Top of Recorded data

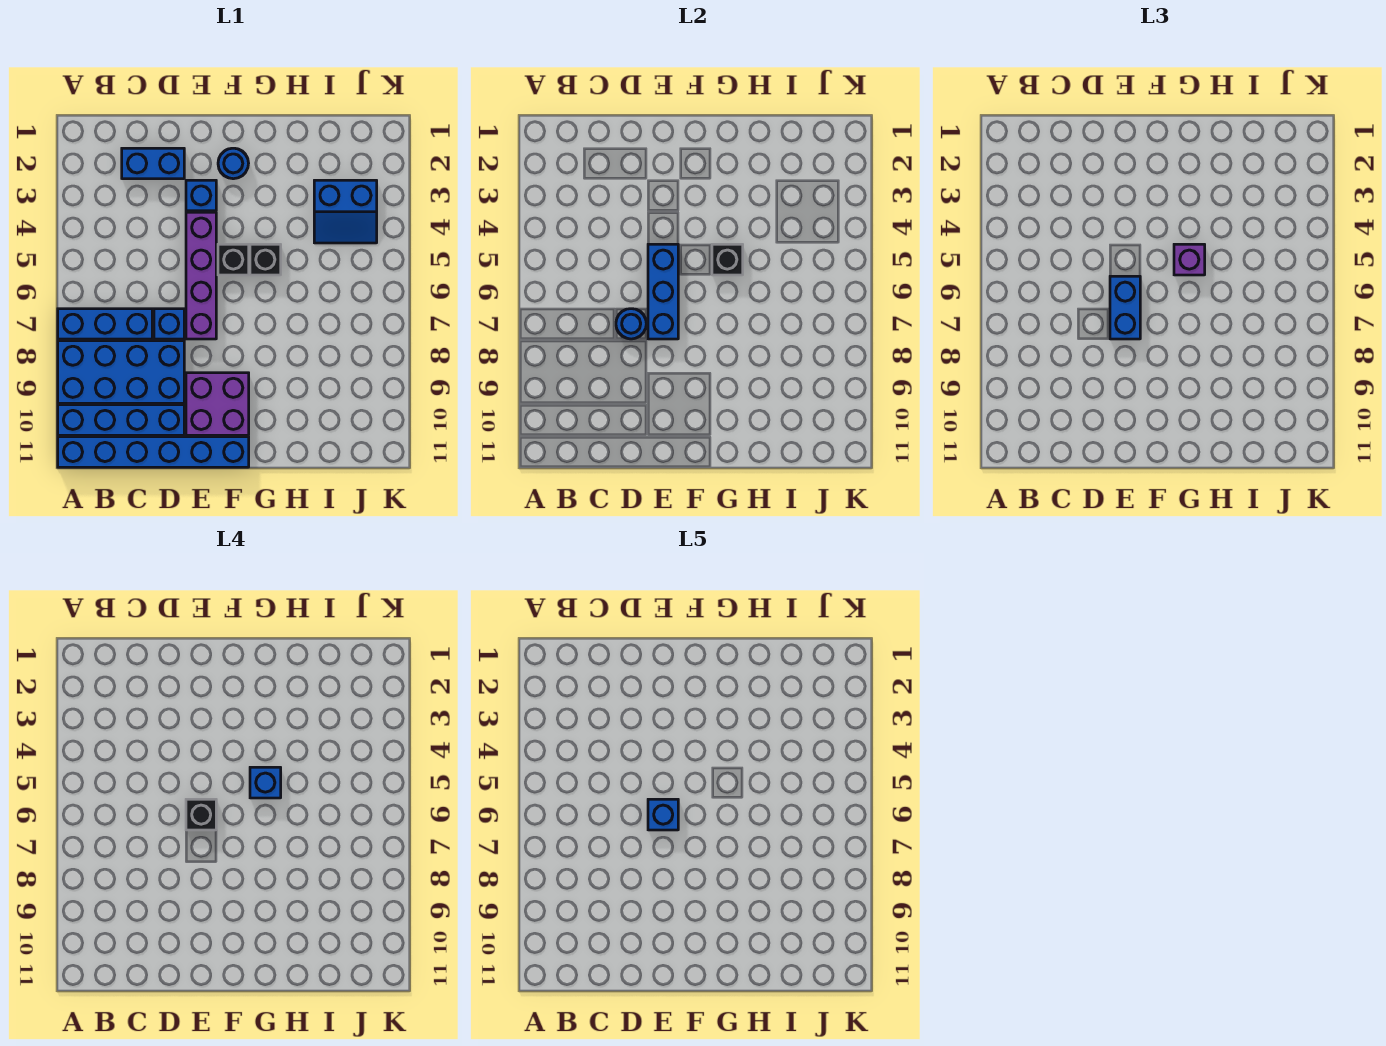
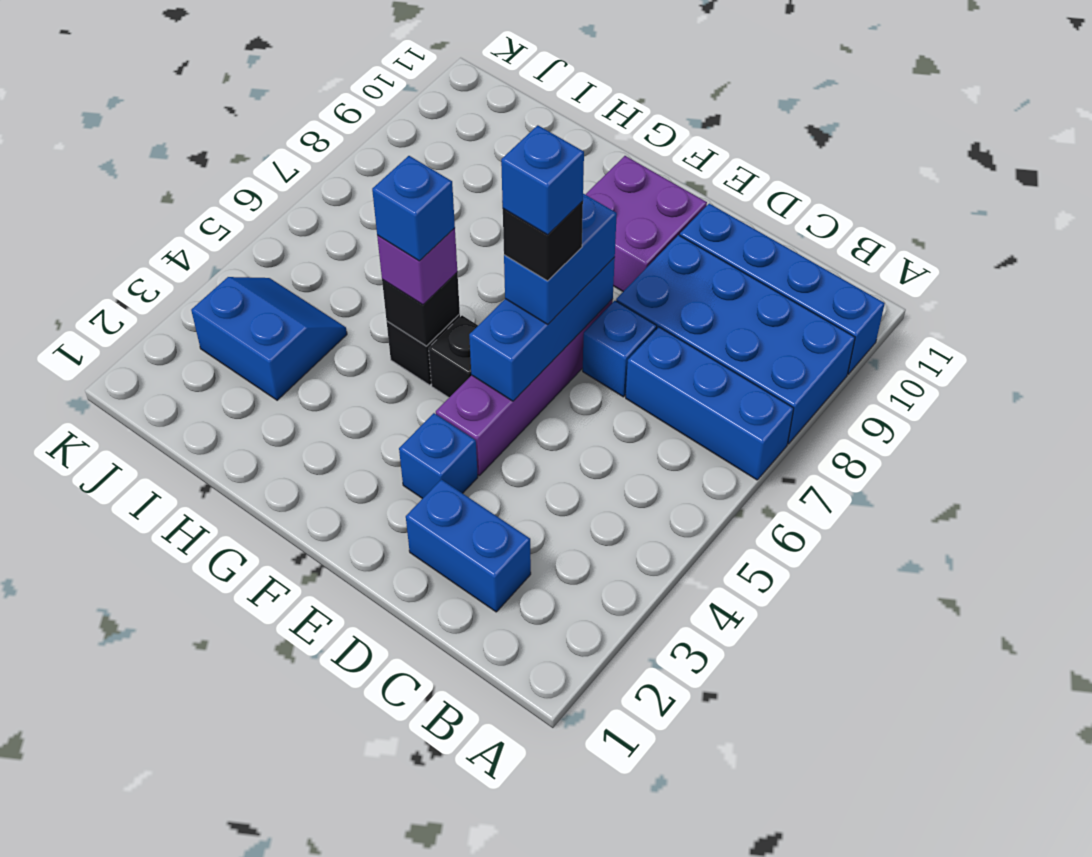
blue brick A11:F11 level 1 -> none
blue round brick D7 level 2 -> none
blue round brick F2 level 1 -> none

Bottom of Recorded data

→ **Exercise instructions**
A word-for-word copy of the listing is needed, with no pictures in it.

→ **Task output**
blue brick A11:F11 level 1 -> none
blue round brick D7 level 2 -> none
blue round brick F2 level 1 -> none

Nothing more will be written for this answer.